■ **TASK GOAL**:
Skip the pictures and restate, word for word, the lines from the one containing "turquoise truck: [133,175,199,255]" to the end of the data below.

——

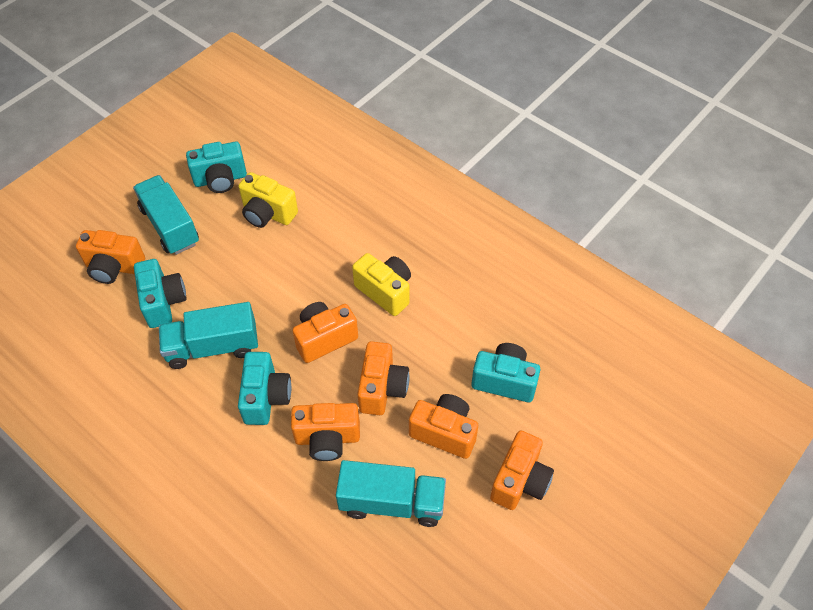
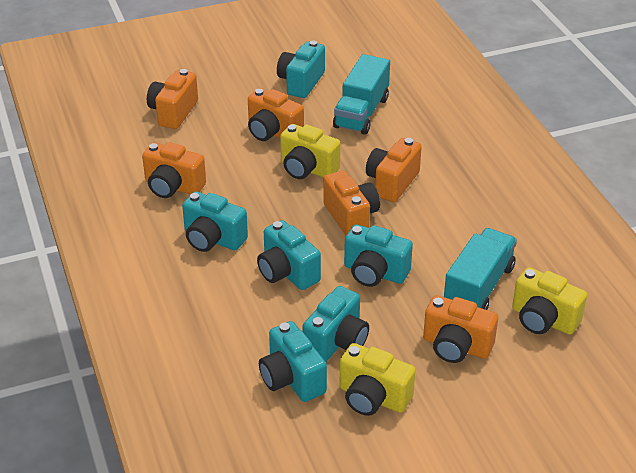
turquoise camera: [134,259,187,328] [186,142,247,193] [238,352,291,425] [471,343,540,402] = 4 -> [182,191,248,252] [257,220,321,290] [259,321,327,402] [277,41,325,98] [302,286,369,362] [344,224,413,287] = 6
turquoise truck: [133,175,199,255] [159,302,258,369] [336,460,446,527] = 3 -> [333,54,390,135] [444,228,517,310] = 2
yellow camera: [238,172,298,228] [352,253,411,316] = 2 -> [280,124,341,179] [339,343,415,416] [512,267,587,335] = 3

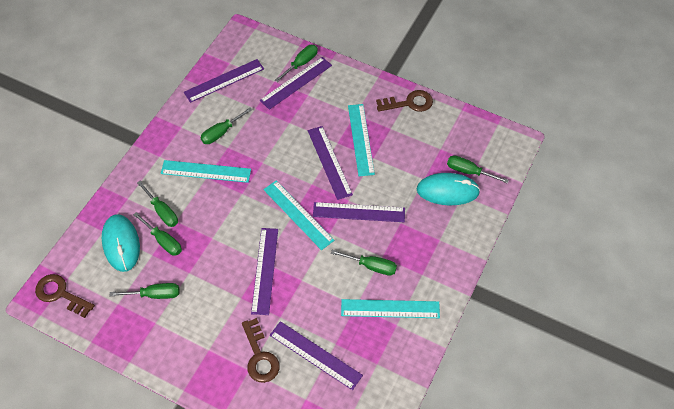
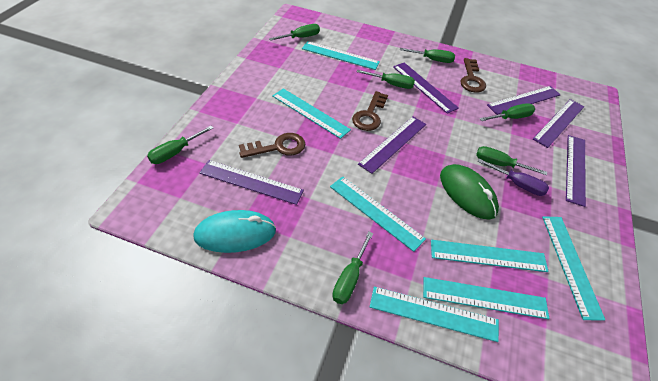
green mouse: none = 0 -> [440,164,499,220] = 1
purple screwdriver: none = 0 -> [478,159,549,196] = 1
turquoise mouse: [102,214,140,272] [417,173,480,205] = 2 -> [193,210,276,253] = 1
turquoise ruler: [161,160,251,183] [263,181,334,250] [341,299,440,318] [348,104,375,176] = 4 -> [272,88,351,139] [302,41,380,70] [330,176,426,252] [370,287,499,342] [423,277,549,319] [431,240,549,272] [542,216,605,321] = 7

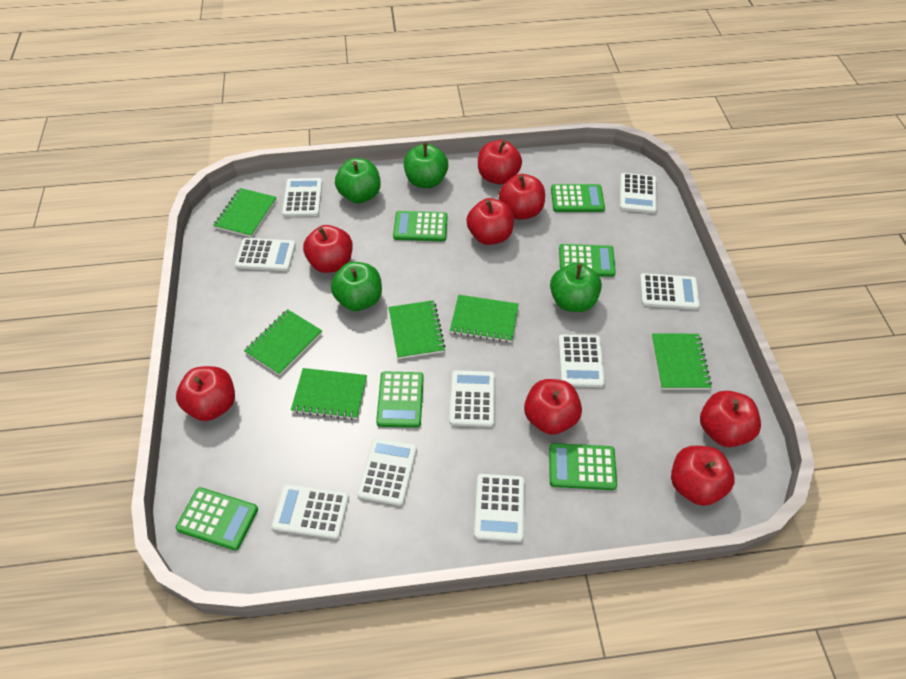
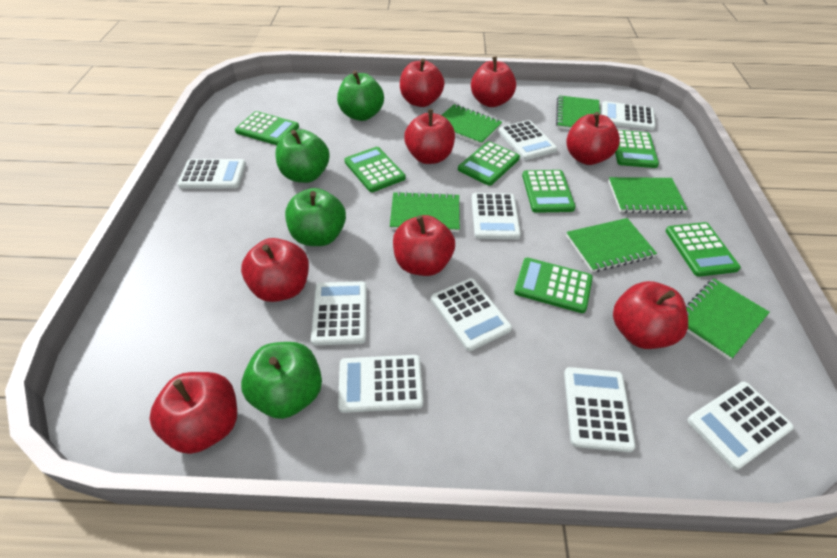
green calculator: [176,487,258,551] [376,371,424,428] [393,211,447,241] [549,443,617,490] [551,184,605,212] [559,244,616,277] = 6 -> [235,111,299,145] [344,147,405,192] [458,141,520,186] [514,258,593,313] [522,170,576,213] [615,130,659,168] [666,222,741,277] = 7

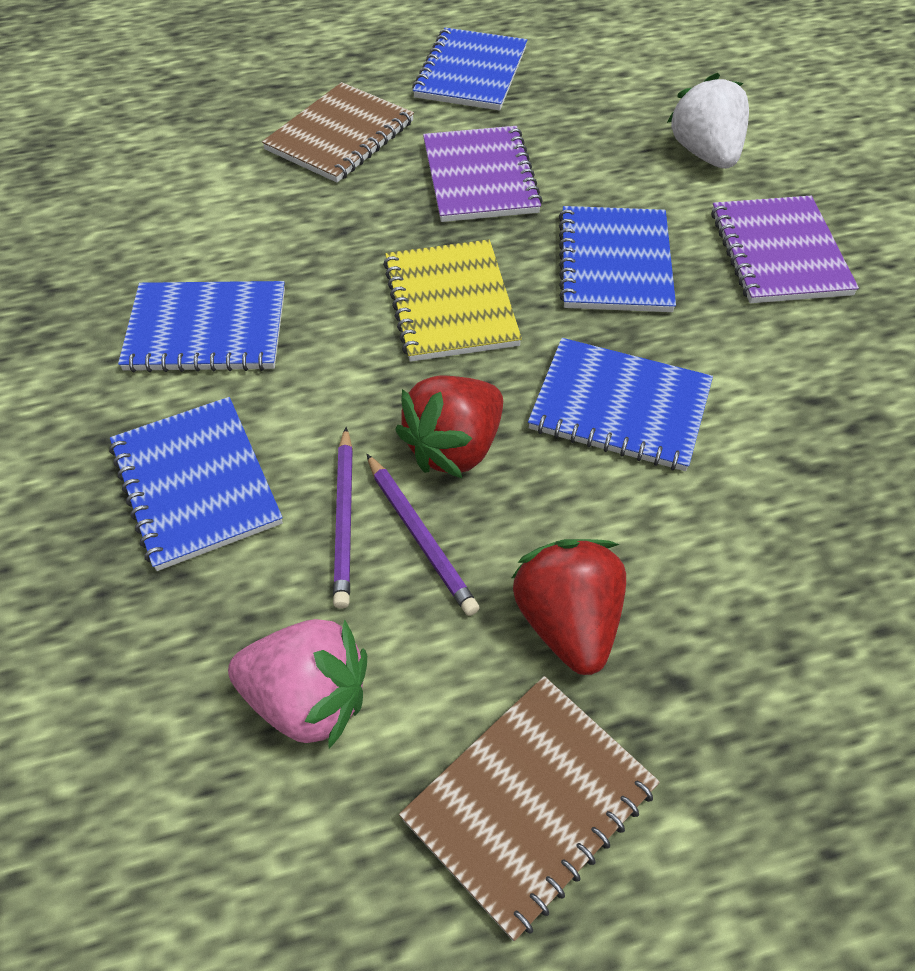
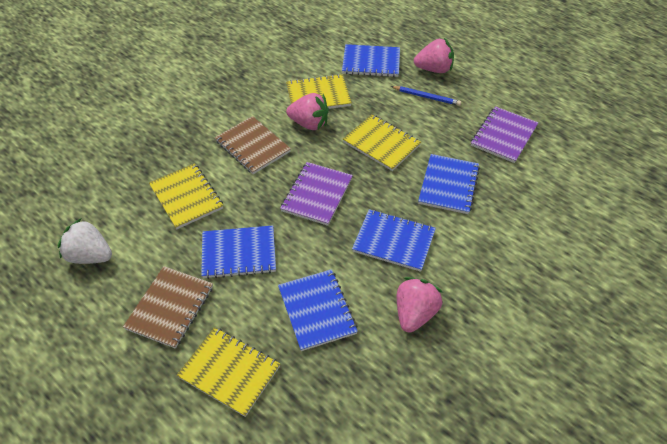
blue pencil: none = 0 -> [391,86,461,106] = 1
pink strawberry: [228,619,367,749] = 1 -> [286,93,329,130] [397,277,443,333] [414,38,454,73] = 3
purple pencil: [333,427,353,609] [367,454,480,616] = 2 -> none = 0
red strawberry: [395,376,503,478] [512,539,626,675] = 2 -> none = 0
yellow notebook: [383,239,522,362] = 1 -> [149,163,223,229] [177,327,280,417] [286,74,352,109] [343,115,421,171] = 4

——

■ **RESULT OF THIS TASK**:
turquoise truck: [133,175,199,255] [159,302,258,369] [336,460,446,527] = 3 -> [333,54,390,135] [444,228,517,310] = 2
yellow camera: [238,172,298,228] [352,253,411,316] = 2 -> [280,124,341,179] [339,343,415,416] [512,267,587,335] = 3

green mouse: none = 0 -> [440,164,499,220] = 1
purple screwdriver: none = 0 -> [478,159,549,196] = 1
turquoise mouse: [102,214,140,272] [417,173,480,205] = 2 -> [193,210,276,253] = 1
turquoise ruler: [161,160,251,183] [263,181,334,250] [341,299,440,318] [348,104,375,176] = 4 -> [272,88,351,139] [302,41,380,70] [330,176,426,252] [370,287,499,342] [423,277,549,319] [431,240,549,272] [542,216,605,321] = 7

green calculator: [176,487,258,551] [376,371,424,428] [393,211,447,241] [549,443,617,490] [551,184,605,212] [559,244,616,277] = 6 -> [235,111,299,145] [344,147,405,192] [458,141,520,186] [514,258,593,313] [522,170,576,213] [615,130,659,168] [666,222,741,277] = 7

blue pencil: none = 0 -> [391,86,461,106] = 1
pink strawberry: [228,619,367,749] = 1 -> [286,93,329,130] [397,277,443,333] [414,38,454,73] = 3
purple pencil: [333,427,353,609] [367,454,480,616] = 2 -> none = 0
red strawberry: [395,376,503,478] [512,539,626,675] = 2 -> none = 0
yellow notebook: [383,239,522,362] = 1 -> [149,163,223,229] [177,327,280,417] [286,74,352,109] [343,115,421,171] = 4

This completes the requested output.